Task.
A complete, word-for-word restatement of the entries is needed.

Records for this task.

Content starts

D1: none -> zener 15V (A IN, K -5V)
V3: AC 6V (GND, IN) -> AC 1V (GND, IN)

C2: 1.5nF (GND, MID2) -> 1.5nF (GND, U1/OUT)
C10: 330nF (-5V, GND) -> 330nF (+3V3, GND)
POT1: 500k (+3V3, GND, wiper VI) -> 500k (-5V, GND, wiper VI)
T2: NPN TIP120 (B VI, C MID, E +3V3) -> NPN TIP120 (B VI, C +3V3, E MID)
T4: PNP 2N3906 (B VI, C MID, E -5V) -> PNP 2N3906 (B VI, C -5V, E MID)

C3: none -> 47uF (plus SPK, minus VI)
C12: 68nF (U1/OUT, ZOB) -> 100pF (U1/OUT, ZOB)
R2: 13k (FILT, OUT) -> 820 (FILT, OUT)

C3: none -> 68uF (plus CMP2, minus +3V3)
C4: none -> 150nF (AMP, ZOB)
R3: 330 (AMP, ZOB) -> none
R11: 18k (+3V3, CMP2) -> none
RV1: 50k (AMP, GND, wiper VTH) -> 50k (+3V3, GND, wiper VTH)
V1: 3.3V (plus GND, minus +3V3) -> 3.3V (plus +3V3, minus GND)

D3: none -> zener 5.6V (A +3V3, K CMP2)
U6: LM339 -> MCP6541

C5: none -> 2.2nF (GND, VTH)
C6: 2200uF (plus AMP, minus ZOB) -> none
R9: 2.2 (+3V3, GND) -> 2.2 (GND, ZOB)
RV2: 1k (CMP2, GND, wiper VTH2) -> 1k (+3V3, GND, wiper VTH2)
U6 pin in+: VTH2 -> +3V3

Content ends

Answer for the task.
D1: none -> zener 15V (A IN, K -5V)
V3: AC 6V (GND, IN) -> AC 1V (GND, IN)

C2: 1.5nF (GND, MID2) -> 1.5nF (GND, U1/OUT)
C10: 330nF (-5V, GND) -> 330nF (+3V3, GND)
POT1: 500k (+3V3, GND, wiper VI) -> 500k (-5V, GND, wiper VI)
T2: NPN TIP120 (B VI, C MID, E +3V3) -> NPN TIP120 (B VI, C +3V3, E MID)
T4: PNP 2N3906 (B VI, C MID, E -5V) -> PNP 2N3906 (B VI, C -5V, E MID)

C3: none -> 47uF (plus SPK, minus VI)
C12: 68nF (U1/OUT, ZOB) -> 100pF (U1/OUT, ZOB)
R2: 13k (FILT, OUT) -> 820 (FILT, OUT)

C3: none -> 68uF (plus CMP2, minus +3V3)
C4: none -> 150nF (AMP, ZOB)
R3: 330 (AMP, ZOB) -> none
R11: 18k (+3V3, CMP2) -> none
RV1: 50k (AMP, GND, wiper VTH) -> 50k (+3V3, GND, wiper VTH)
V1: 3.3V (plus GND, minus +3V3) -> 3.3V (plus +3V3, minus GND)

D3: none -> zener 5.6V (A +3V3, K CMP2)
U6: LM339 -> MCP6541

C5: none -> 2.2nF (GND, VTH)
C6: 2200uF (plus AMP, minus ZOB) -> none
R9: 2.2 (+3V3, GND) -> 2.2 (GND, ZOB)
RV2: 1k (CMP2, GND, wiper VTH2) -> 1k (+3V3, GND, wiper VTH2)
U6 pin in+: VTH2 -> +3V3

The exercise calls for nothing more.